§ Before-and-after object listings
^^^^
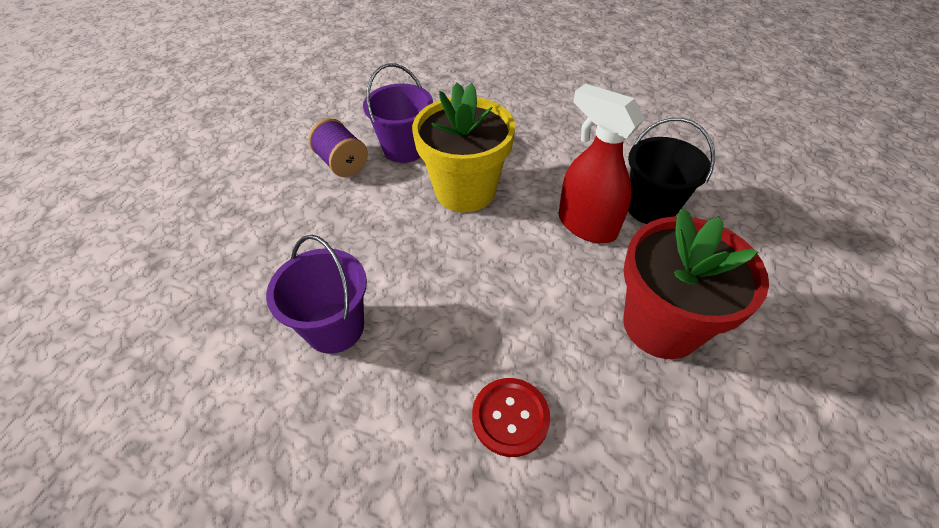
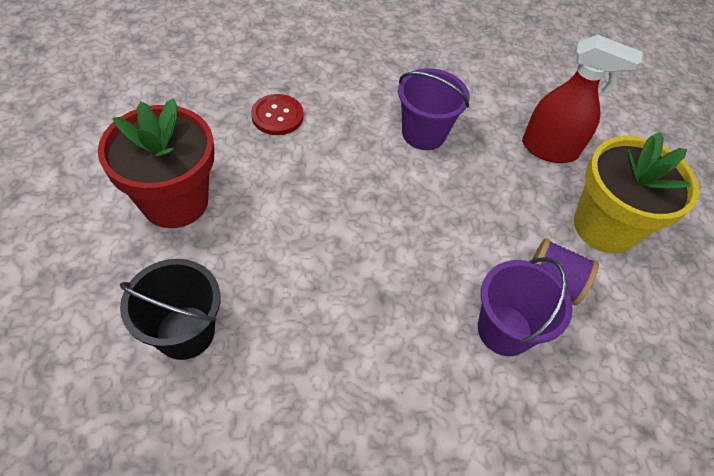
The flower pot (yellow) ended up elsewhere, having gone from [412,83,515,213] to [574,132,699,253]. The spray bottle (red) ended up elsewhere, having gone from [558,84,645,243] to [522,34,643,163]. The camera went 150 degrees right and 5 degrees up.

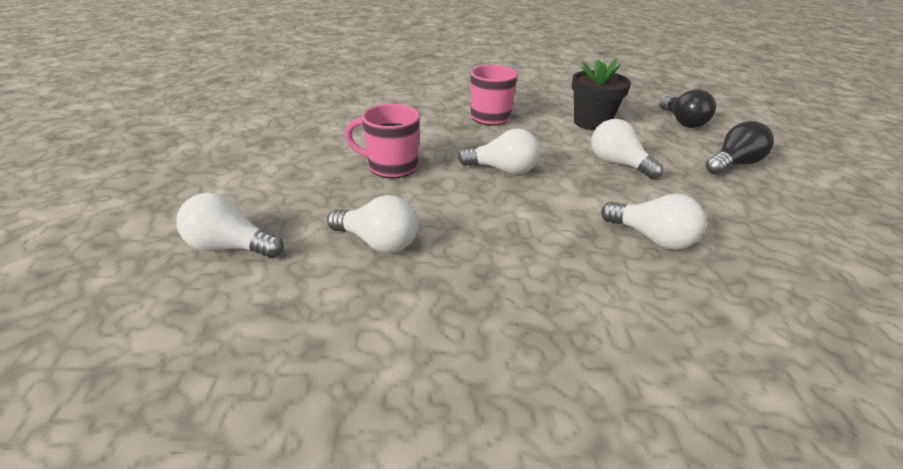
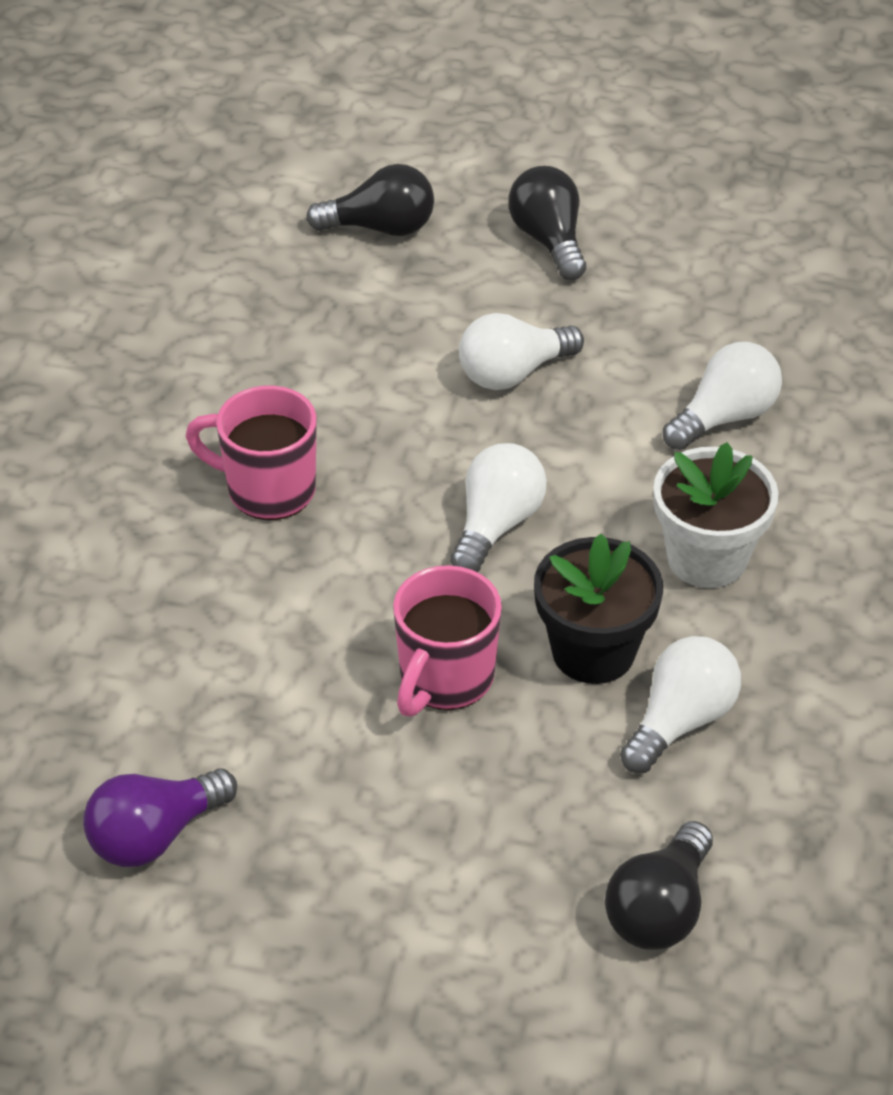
The flower pot (black) ended up elsewhere, having gone from [572,58,631,131] to [534,534,663,684]. What was the light bulb (white) at [177,193,284,258] turned into the light bulb (black) at [605,821,713,950]. The second view gained the flower pot (white) at [654,442,778,588]. The second view gained the light bulb (purple) at [83,768,237,867]. The camera went 75 degrees left and 10 degrees up.

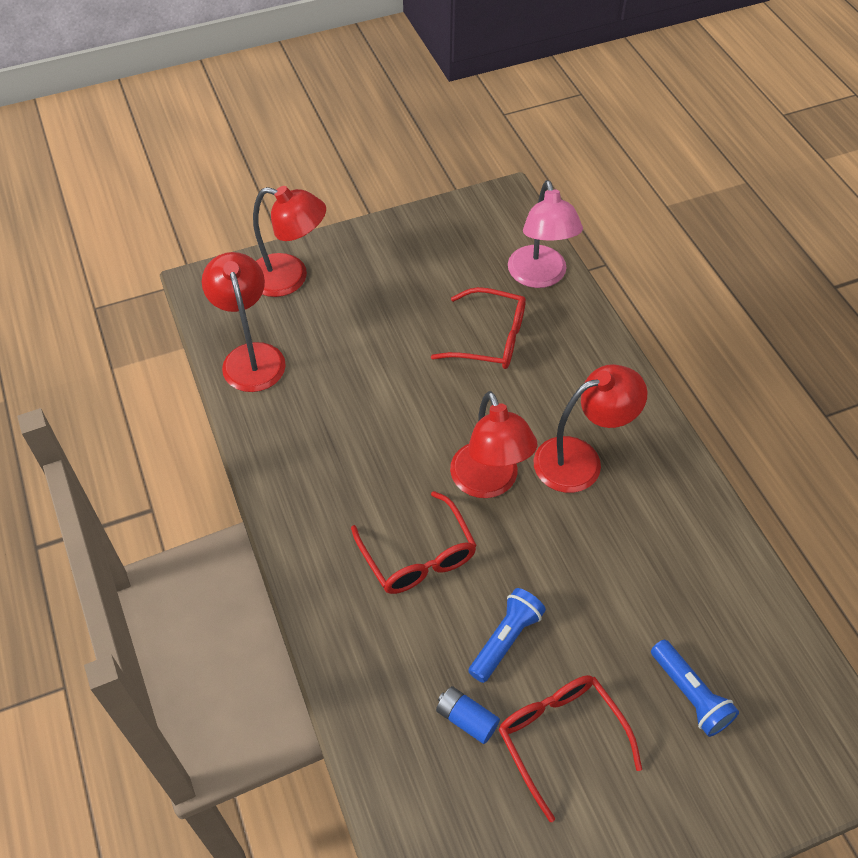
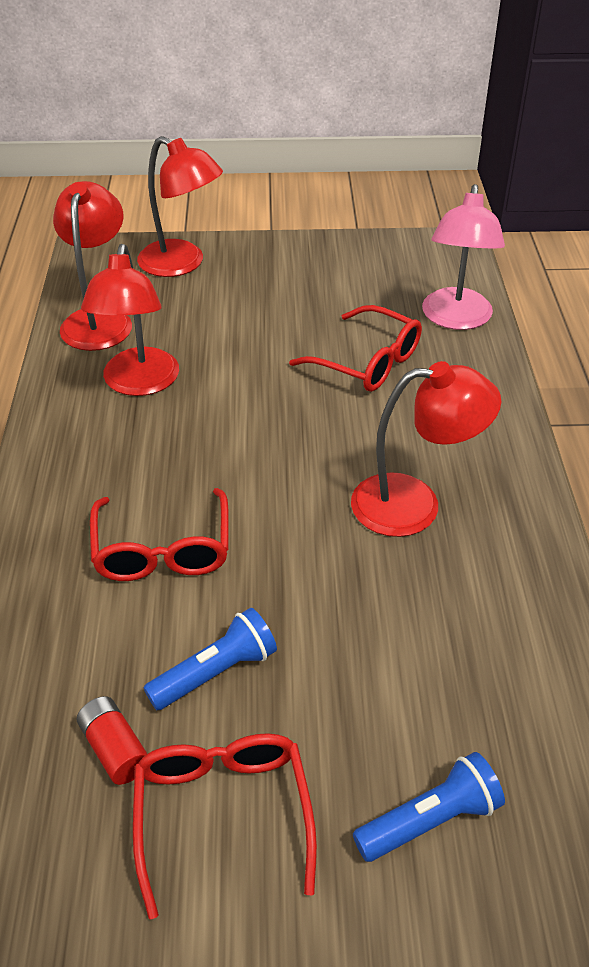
The lamp (red) ended up elsewhere, having gone from [450,391,538,498] to [81,244,179,396]. The flashlight (blue) at [651,640,739,737] ended up facing another way, 105 degrees counterclockwise from before. What was the battery (blue) at [436,686,500,744] turned into the battery (red) at [77,696,147,785]. The camera went 20 degrees right and 10 degrees down.

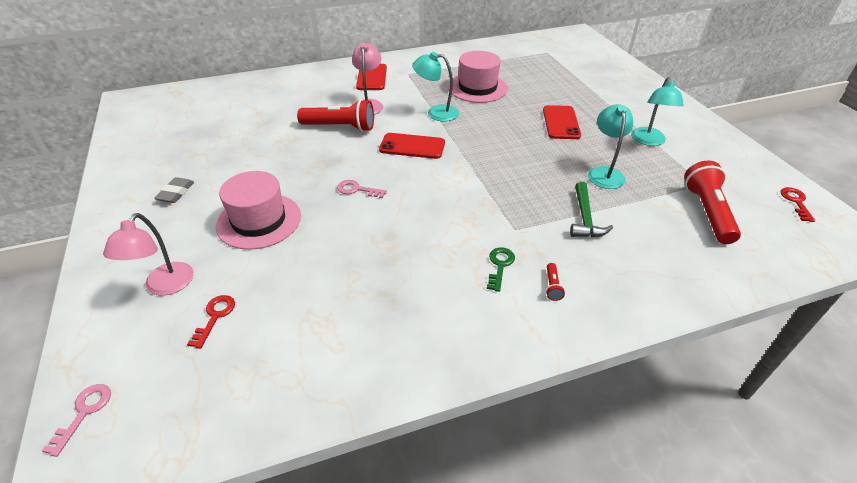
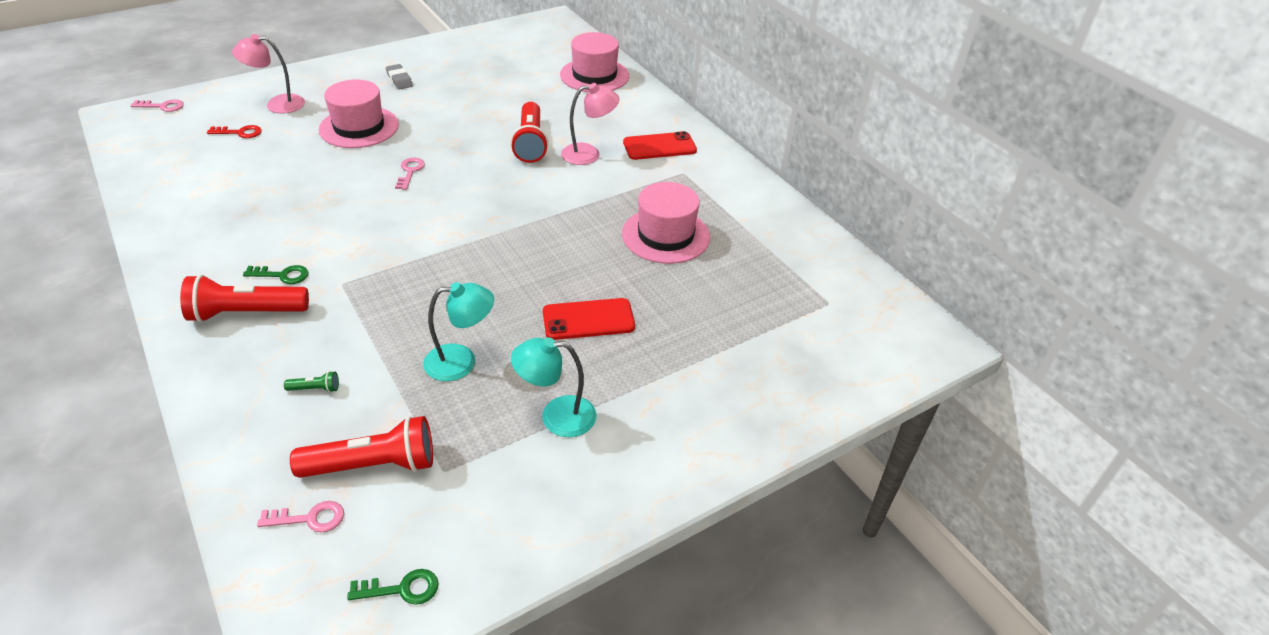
The second view lost the lamp (turquoise) at [412,52,459,121]. The second view lost the phone (red) at [379,133,445,159]. The eraser (grey) at [154,177,194,203] ended up facing another way, 60 degrees clockwise from before. The second view lost the hammer (green) at [570,182,613,237]. What was the key (red) at [781,187,815,222] turned into the key (green) at [347,569,439,605]. The size of the flashlight (red) at [546,263,565,301] changed by a factor of 2.41. The second view gained the hat (pink) at [560,32,629,92]. The second view gained the flashlight (green) at [284,371,339,392]. The second view gained the key (pink) at [257,501,344,533]. The camera went 75 degrees right and 0 degrees up.

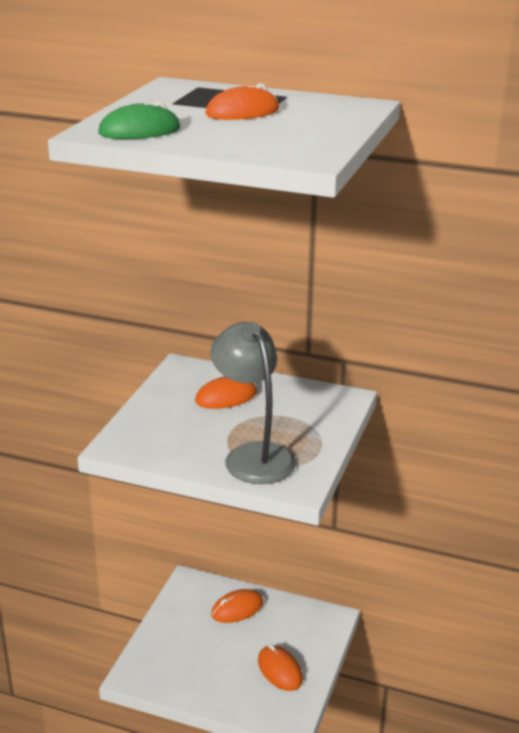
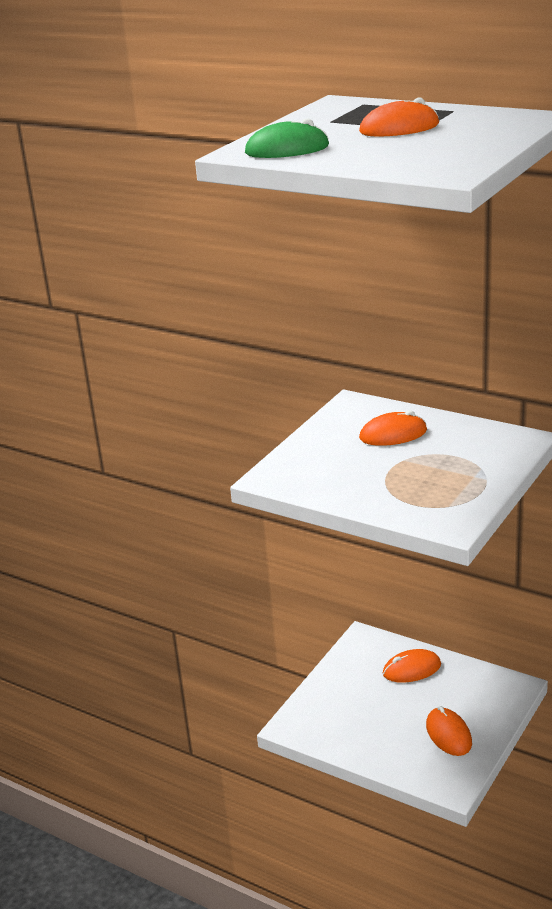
The second view lost the lamp (grey) at [210,322,296,484]. The camera went 15 degrees right and 0 degrees up.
^^^^
§ What needs to be done
Your answer should be every entry repeated exactly, minus the pictures.

§ Answer for the task
The flower pot (yellow) ended up elsewhere, having gone from [412,83,515,213] to [574,132,699,253]. The spray bottle (red) ended up elsewhere, having gone from [558,84,645,243] to [522,34,643,163]. The camera went 150 degrees right and 5 degrees up.

The flower pot (black) ended up elsewhere, having gone from [572,58,631,131] to [534,534,663,684]. What was the light bulb (white) at [177,193,284,258] turned into the light bulb (black) at [605,821,713,950]. The second view gained the flower pot (white) at [654,442,778,588]. The second view gained the light bulb (purple) at [83,768,237,867]. The camera went 75 degrees left and 10 degrees up.

The lamp (red) ended up elsewhere, having gone from [450,391,538,498] to [81,244,179,396]. The flashlight (blue) at [651,640,739,737] ended up facing another way, 105 degrees counterclockwise from before. What was the battery (blue) at [436,686,500,744] turned into the battery (red) at [77,696,147,785]. The camera went 20 degrees right and 10 degrees down.

The second view lost the lamp (turquoise) at [412,52,459,121]. The second view lost the phone (red) at [379,133,445,159]. The eraser (grey) at [154,177,194,203] ended up facing another way, 60 degrees clockwise from before. The second view lost the hammer (green) at [570,182,613,237]. What was the key (red) at [781,187,815,222] turned into the key (green) at [347,569,439,605]. The size of the flashlight (red) at [546,263,565,301] changed by a factor of 2.41. The second view gained the hat (pink) at [560,32,629,92]. The second view gained the flashlight (green) at [284,371,339,392]. The second view gained the key (pink) at [257,501,344,533]. The camera went 75 degrees right and 0 degrees up.

The second view lost the lamp (grey) at [210,322,296,484]. The camera went 15 degrees right and 0 degrees up.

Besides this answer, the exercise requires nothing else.